Restate, word for word and with no pictures, the stretch of lines in the data below that begins at the line with "(251, 174) = (641, 416): yellow" and ends at the line with "(490, 123) = (962, 388): none -> white bucket", inclusive.

================================

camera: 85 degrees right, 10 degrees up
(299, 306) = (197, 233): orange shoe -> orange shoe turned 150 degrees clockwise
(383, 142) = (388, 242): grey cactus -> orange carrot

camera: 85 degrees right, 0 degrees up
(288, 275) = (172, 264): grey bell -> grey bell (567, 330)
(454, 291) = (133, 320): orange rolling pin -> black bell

================================

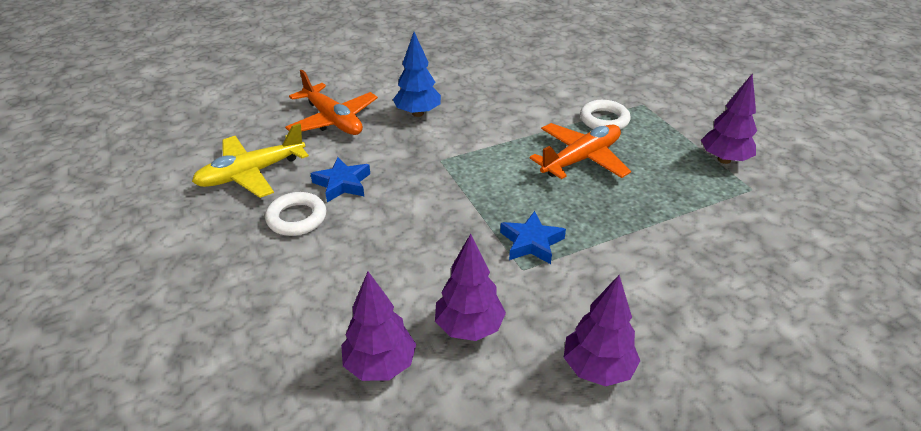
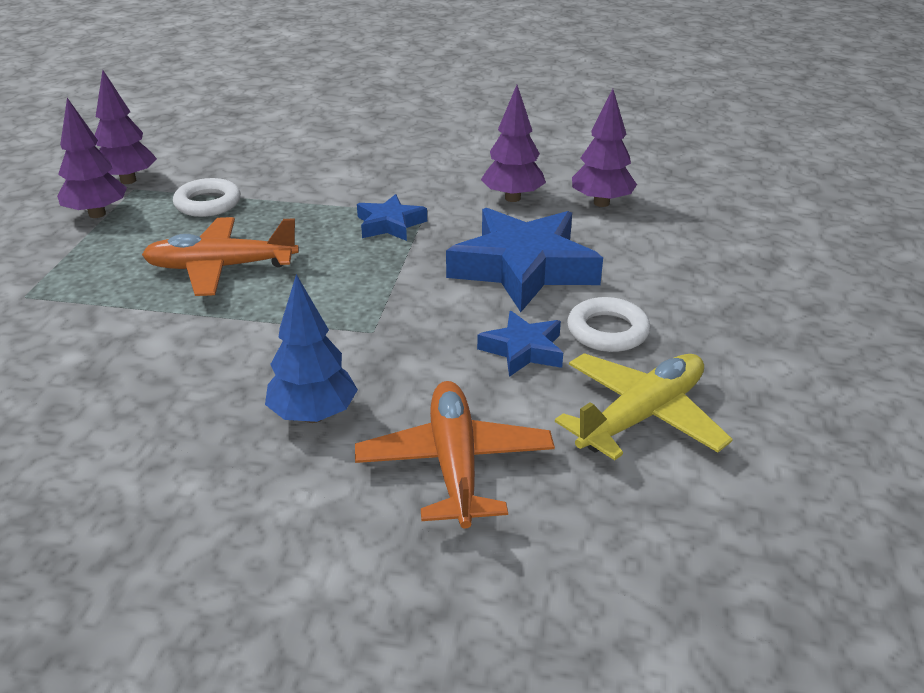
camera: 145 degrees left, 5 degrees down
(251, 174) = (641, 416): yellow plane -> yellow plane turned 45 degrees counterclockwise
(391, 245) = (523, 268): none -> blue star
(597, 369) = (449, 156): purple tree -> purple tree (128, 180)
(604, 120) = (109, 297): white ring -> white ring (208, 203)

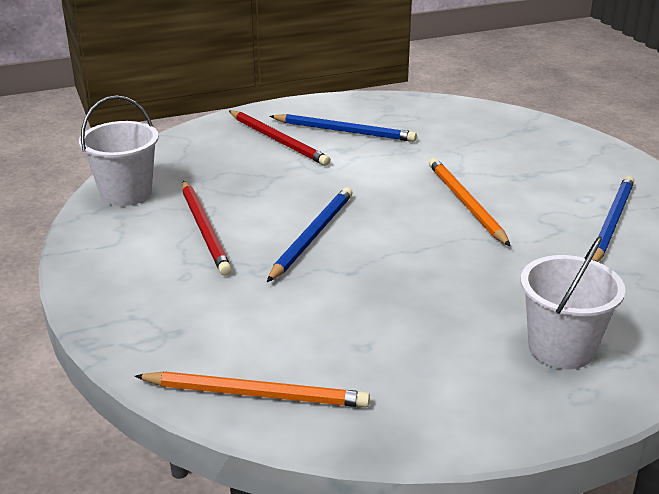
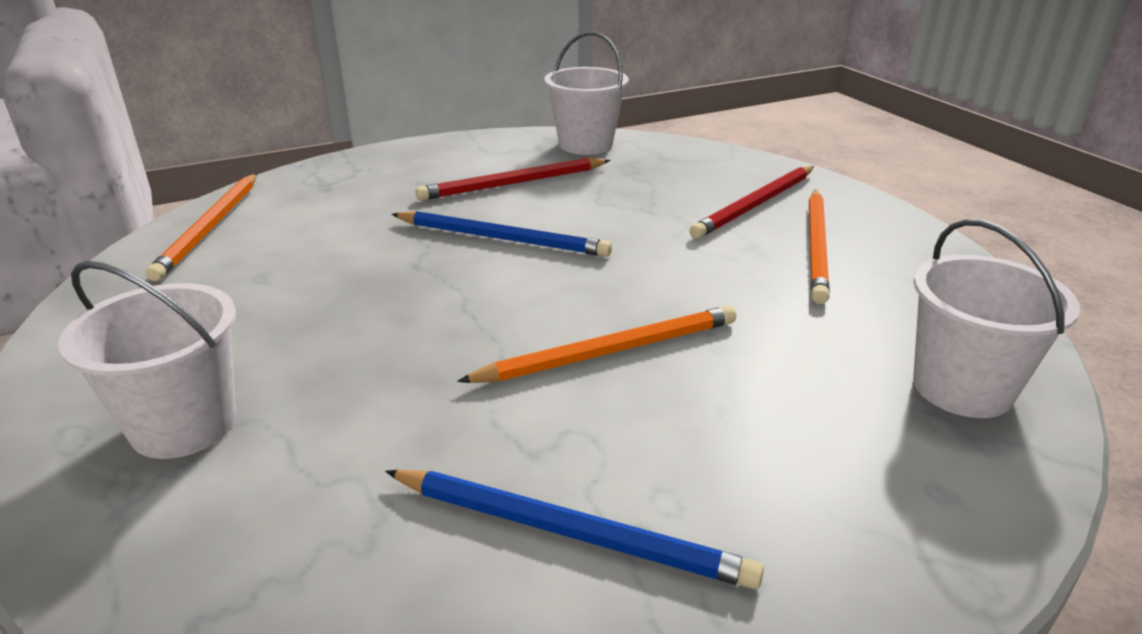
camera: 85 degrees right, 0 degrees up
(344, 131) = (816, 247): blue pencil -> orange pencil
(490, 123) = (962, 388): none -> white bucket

================================

== OUTPUT OF THE EXERCISE ==
(251, 174) = (641, 416): yellow plane -> yellow plane turned 45 degrees counterclockwise
(391, 245) = (523, 268): none -> blue star
(597, 369) = (449, 156): purple tree -> purple tree (128, 180)
(604, 120) = (109, 297): white ring -> white ring (208, 203)

camera: 85 degrees right, 0 degrees up
(344, 131) = (816, 247): blue pencil -> orange pencil
(490, 123) = (962, 388): none -> white bucket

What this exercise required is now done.